• [Problem to work on]:
Every line below that has the string "white" adds one to the count. Give that count by itself.

**** The data ****

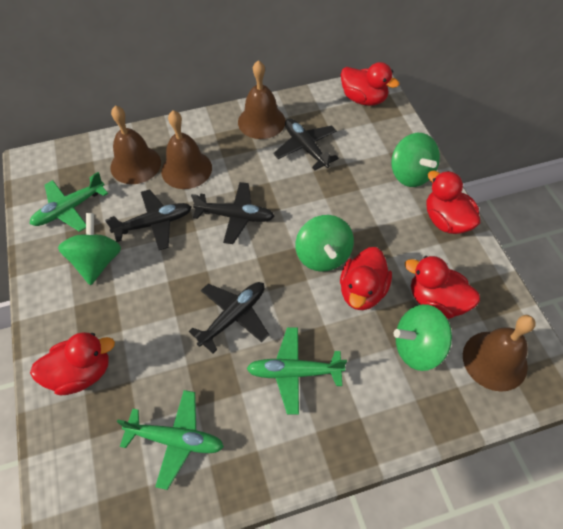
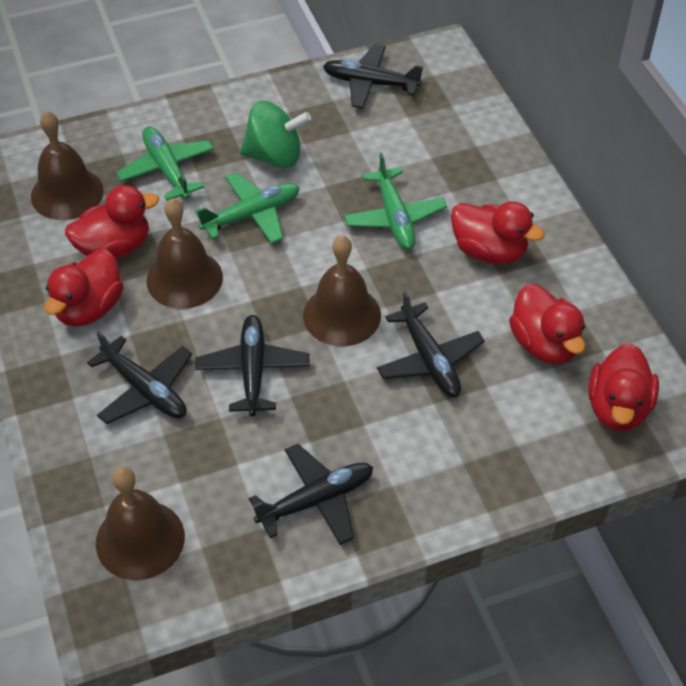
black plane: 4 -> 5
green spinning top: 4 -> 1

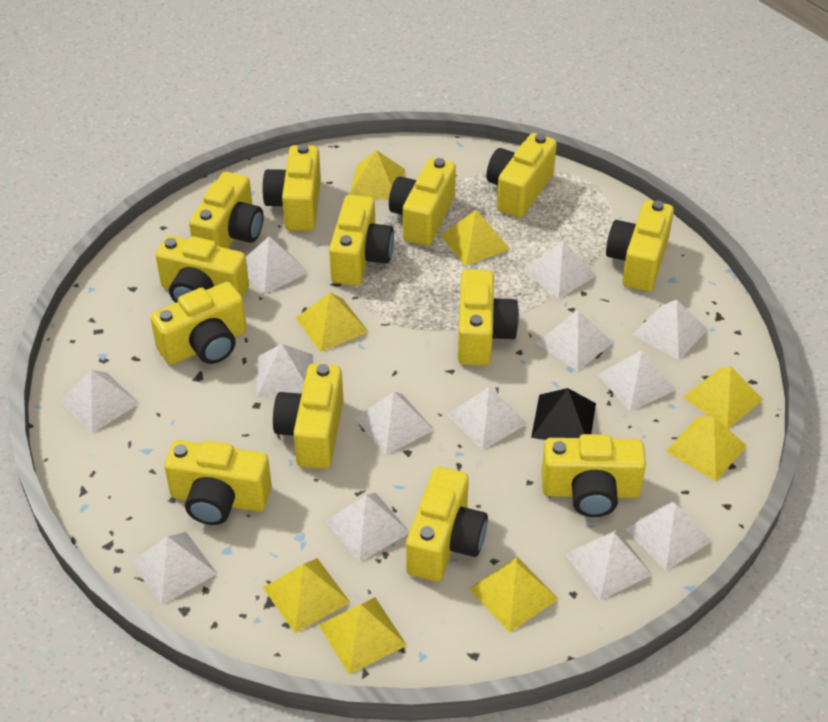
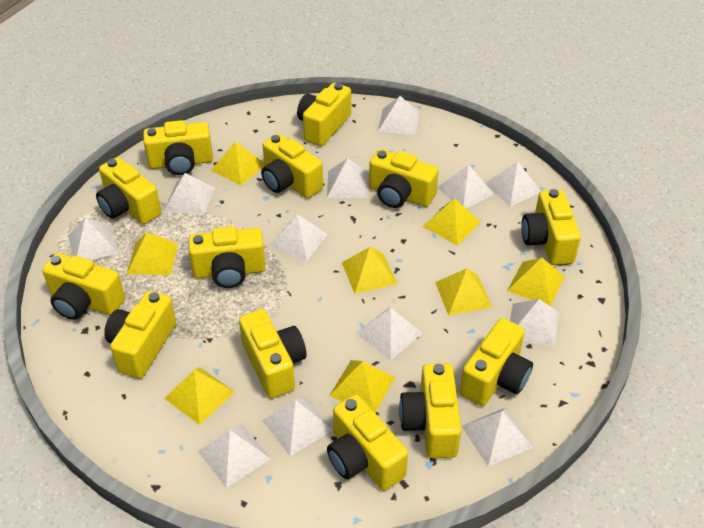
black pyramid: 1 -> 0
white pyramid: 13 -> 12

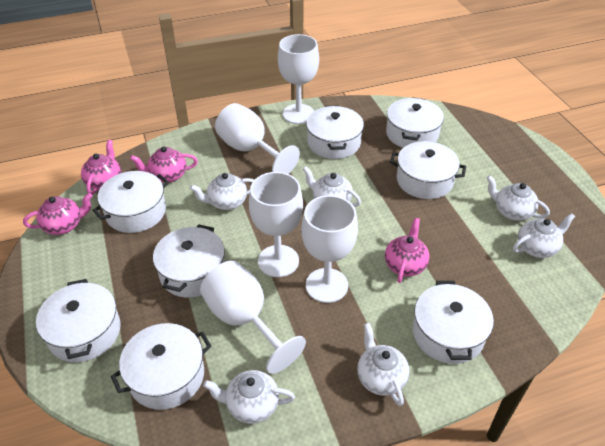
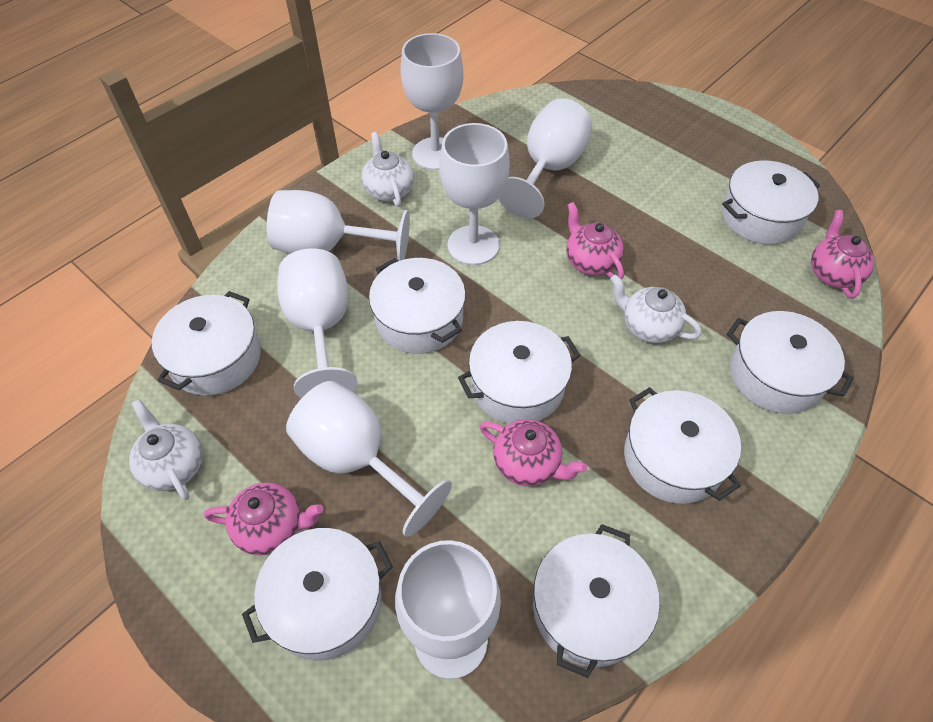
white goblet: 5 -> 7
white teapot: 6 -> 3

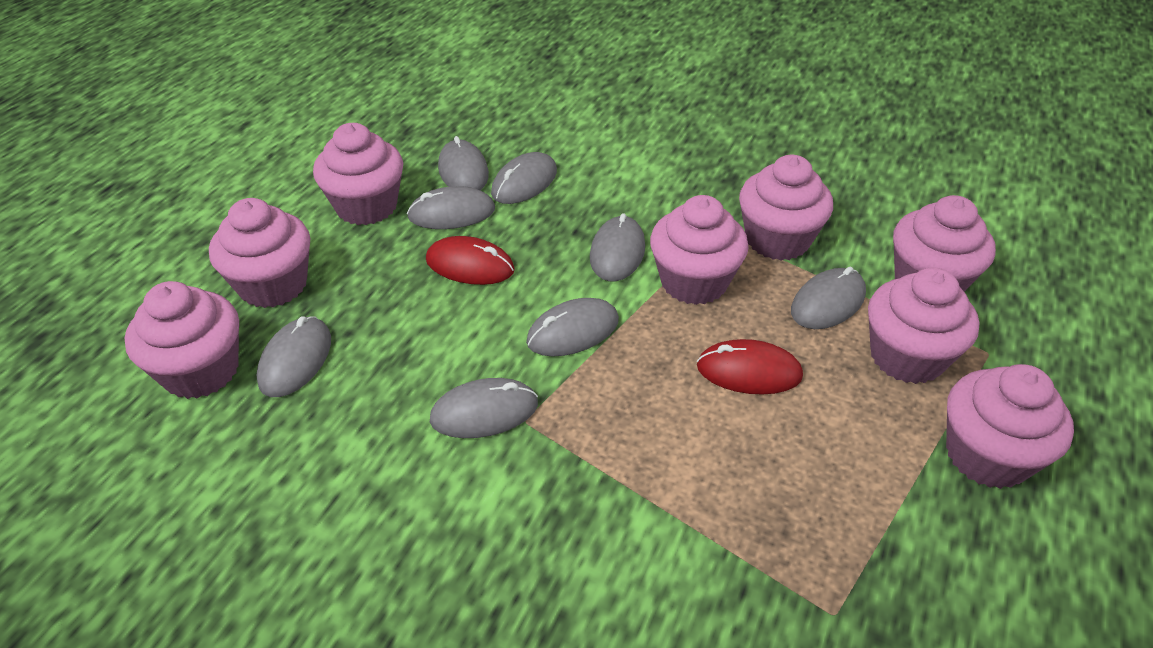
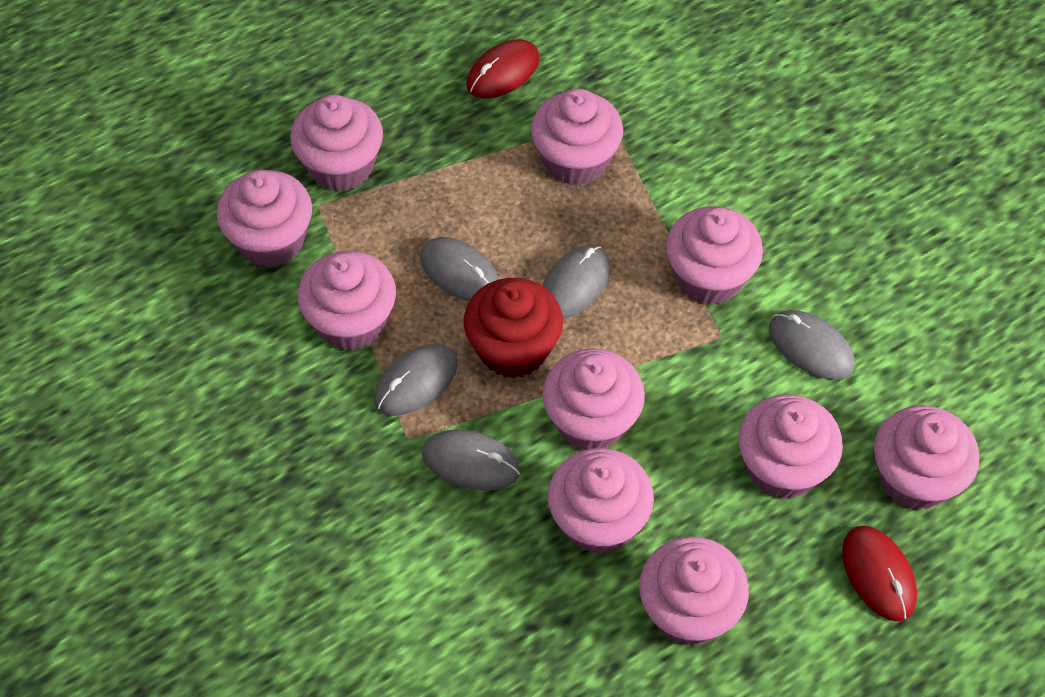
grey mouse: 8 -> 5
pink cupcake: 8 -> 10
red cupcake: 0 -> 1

****

• [Task result]:
3